=== Given data ===

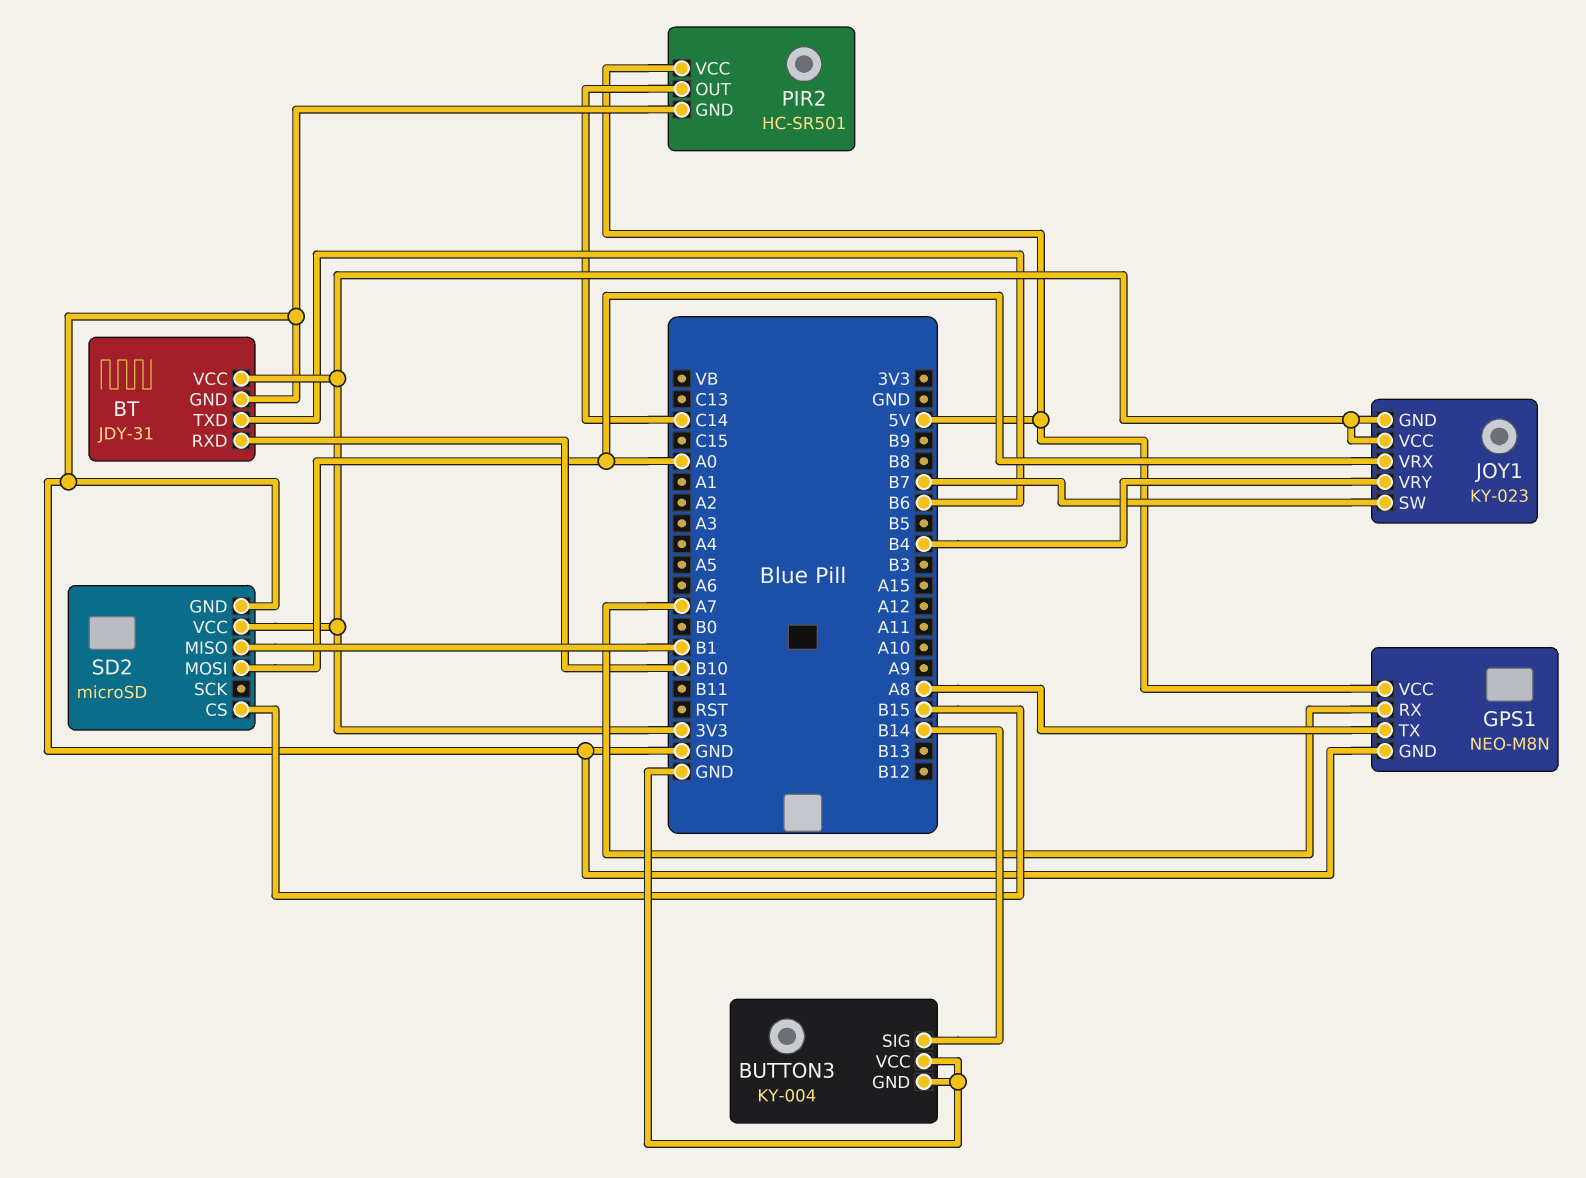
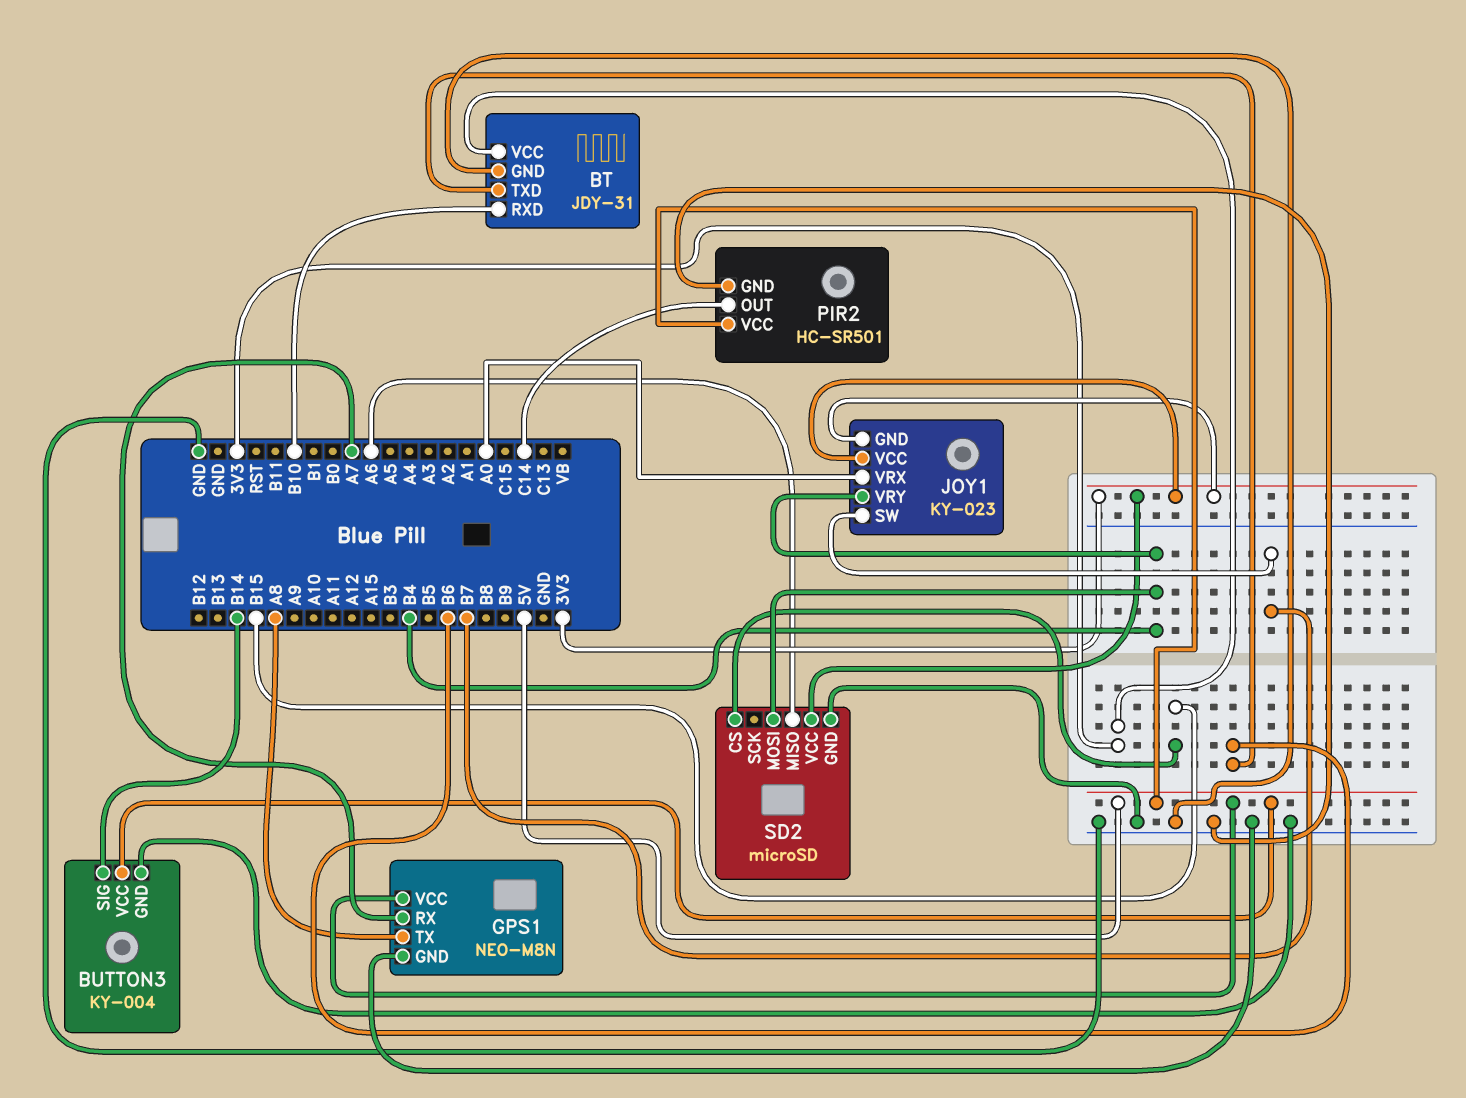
BUTTON3 pin VCC: GND -> 5V
SD2 pin MISO: B1 -> A6
SD2 pin MOSI: A0 -> B4

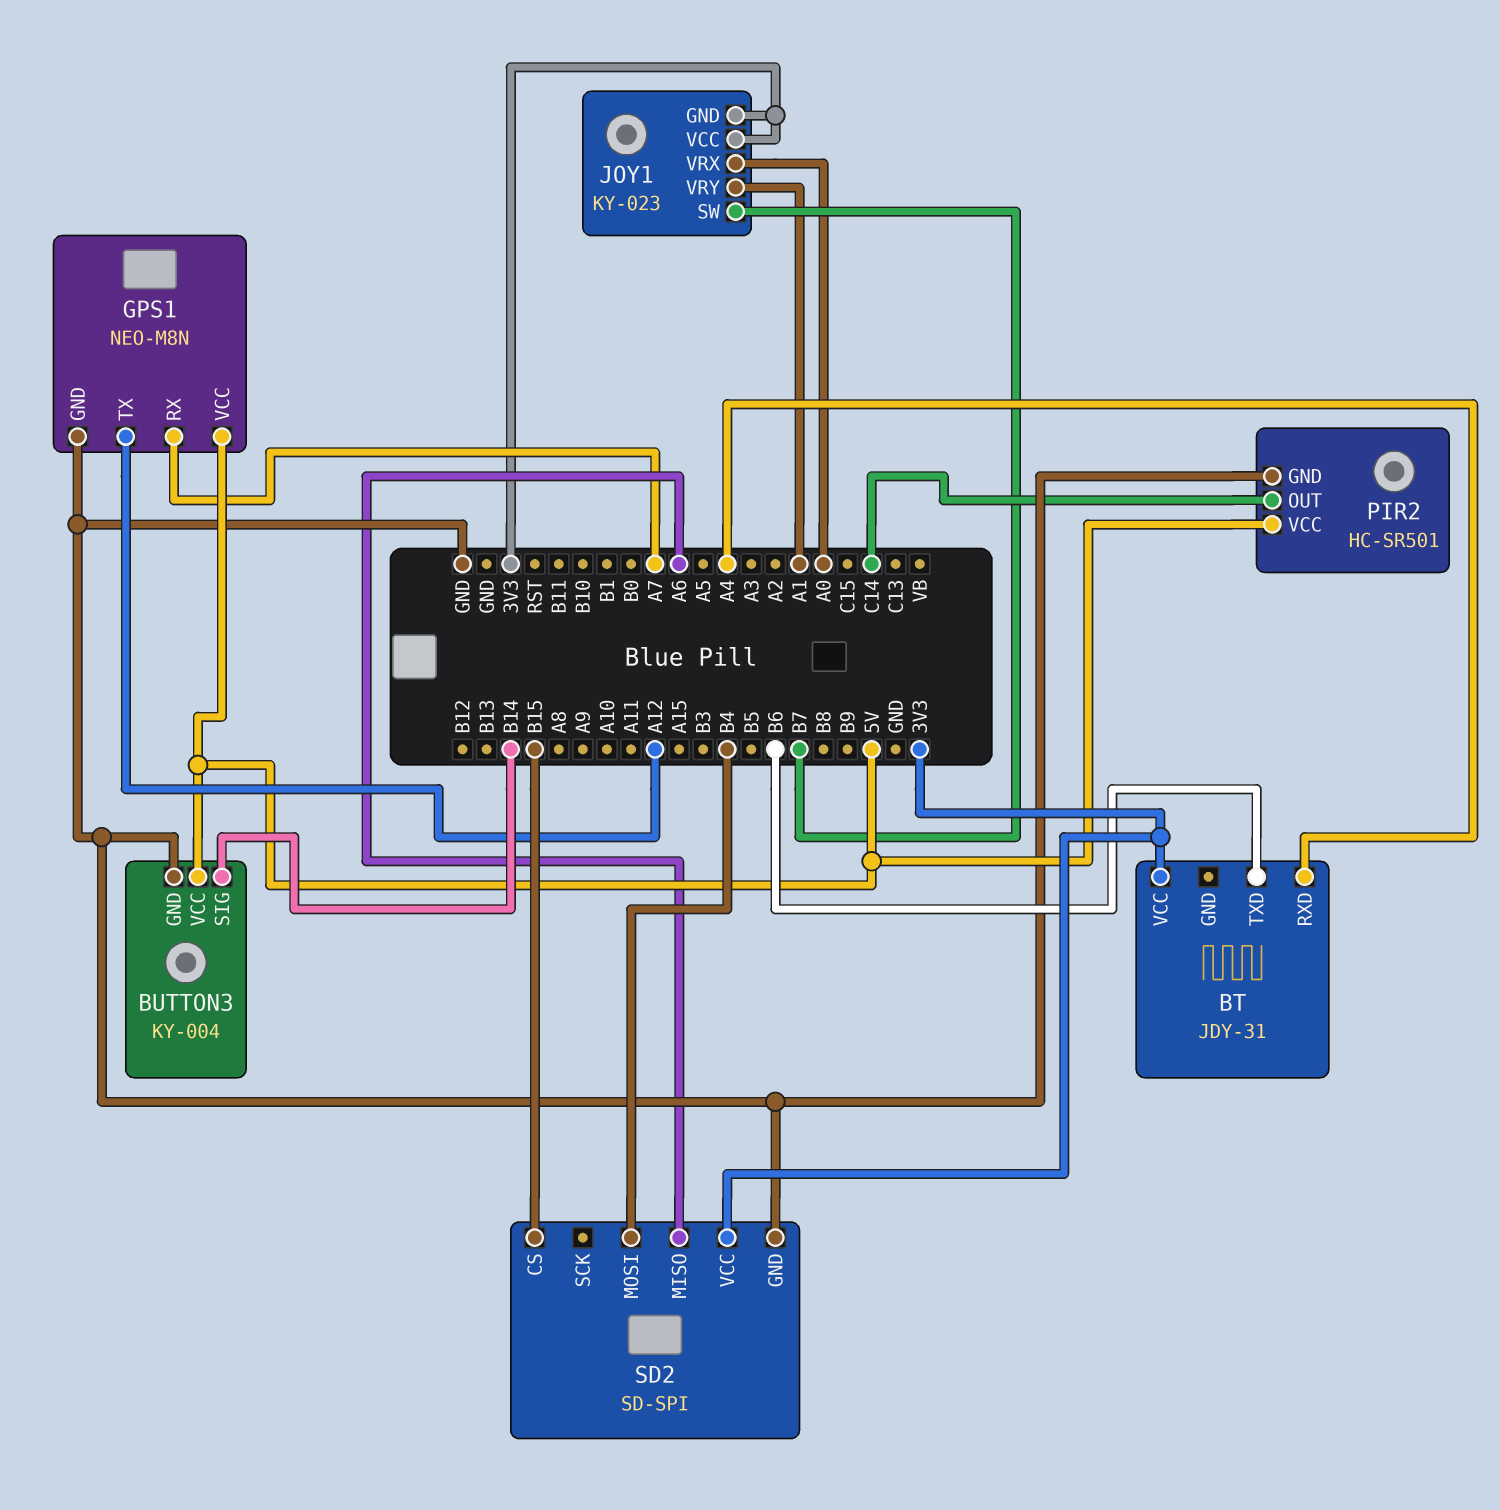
BT pin GND: GND -> none
BT pin RXD: B10 -> A4
GPS1 pin TX: A8 -> A12
JOY1 pin VRY: B4 -> A1
SD2: microSD -> SD-SPI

===

Task goal:
Every entry must be retyped exactly, with the pictures removed.

Task solution:
BUTTON3 pin VCC: GND -> 5V
SD2 pin MISO: B1 -> A6
SD2 pin MOSI: A0 -> B4

BT pin GND: GND -> none
BT pin RXD: B10 -> A4
GPS1 pin TX: A8 -> A12
JOY1 pin VRY: B4 -> A1
SD2: microSD -> SD-SPI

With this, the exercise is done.